▸ TASK REQUIREMENTS
Repeat the listing below in full and exactly, but without its pictures.
[Start of section]
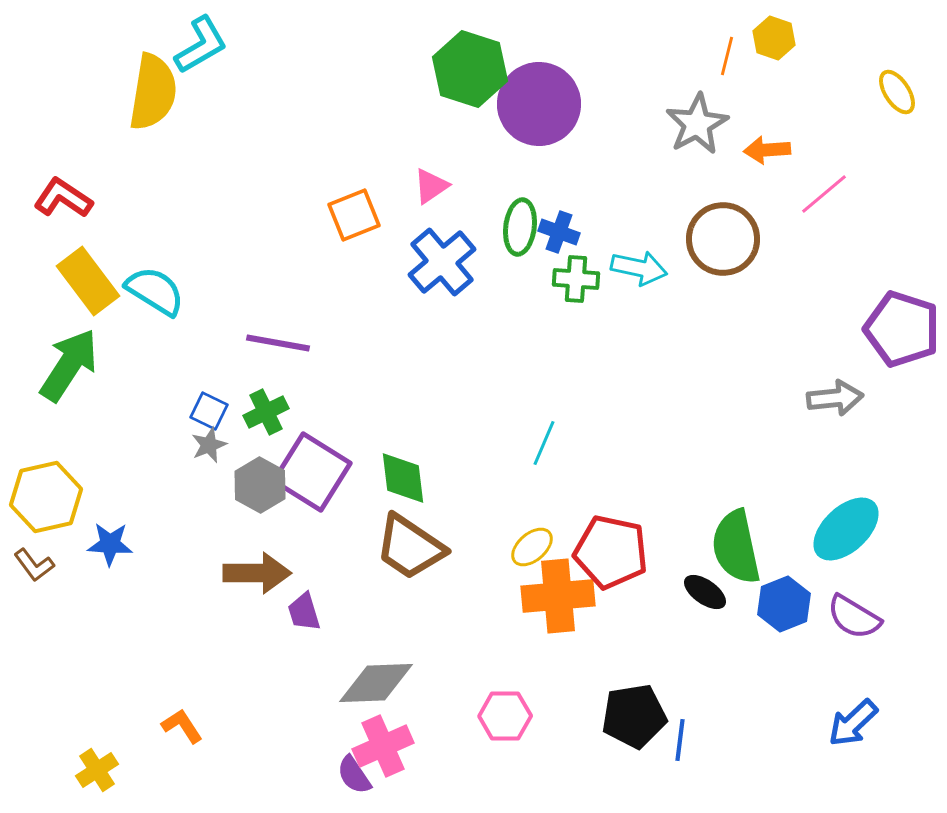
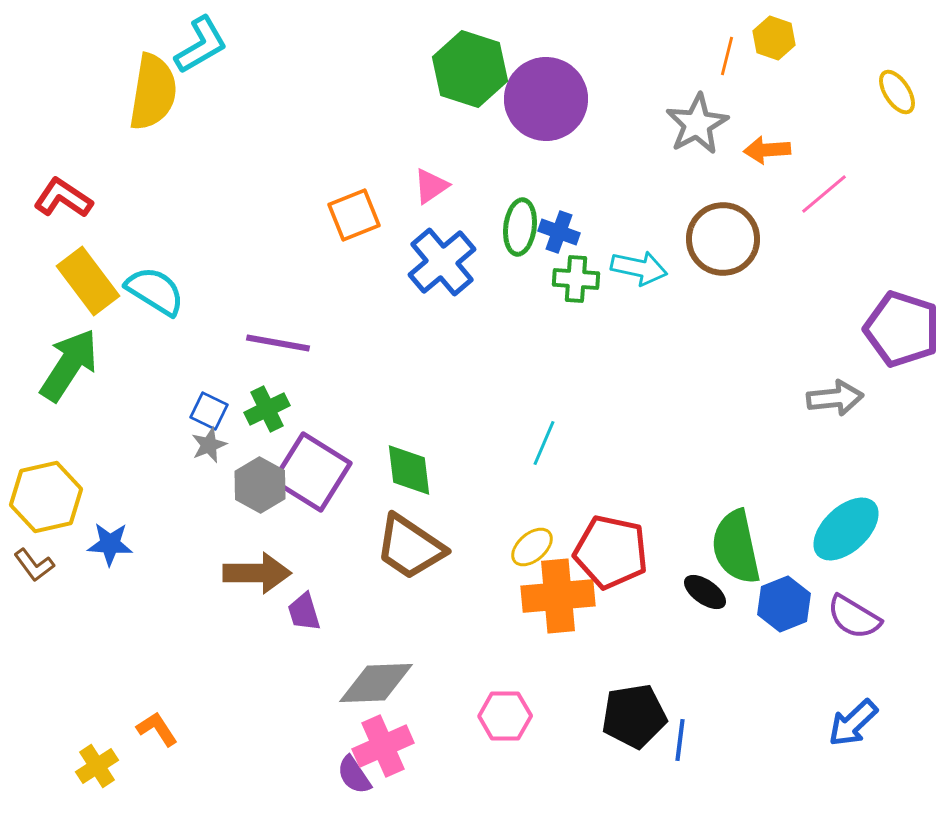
purple circle at (539, 104): moved 7 px right, 5 px up
green cross at (266, 412): moved 1 px right, 3 px up
green diamond at (403, 478): moved 6 px right, 8 px up
orange L-shape at (182, 726): moved 25 px left, 3 px down
yellow cross at (97, 770): moved 4 px up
[End of section]
▸ OUTPUT OF THE TASK
purple circle at (539, 104): moved 7 px right, 5 px up
green cross at (266, 412): moved 1 px right, 3 px up
green diamond at (403, 478): moved 6 px right, 8 px up
orange L-shape at (182, 726): moved 25 px left, 3 px down
yellow cross at (97, 770): moved 4 px up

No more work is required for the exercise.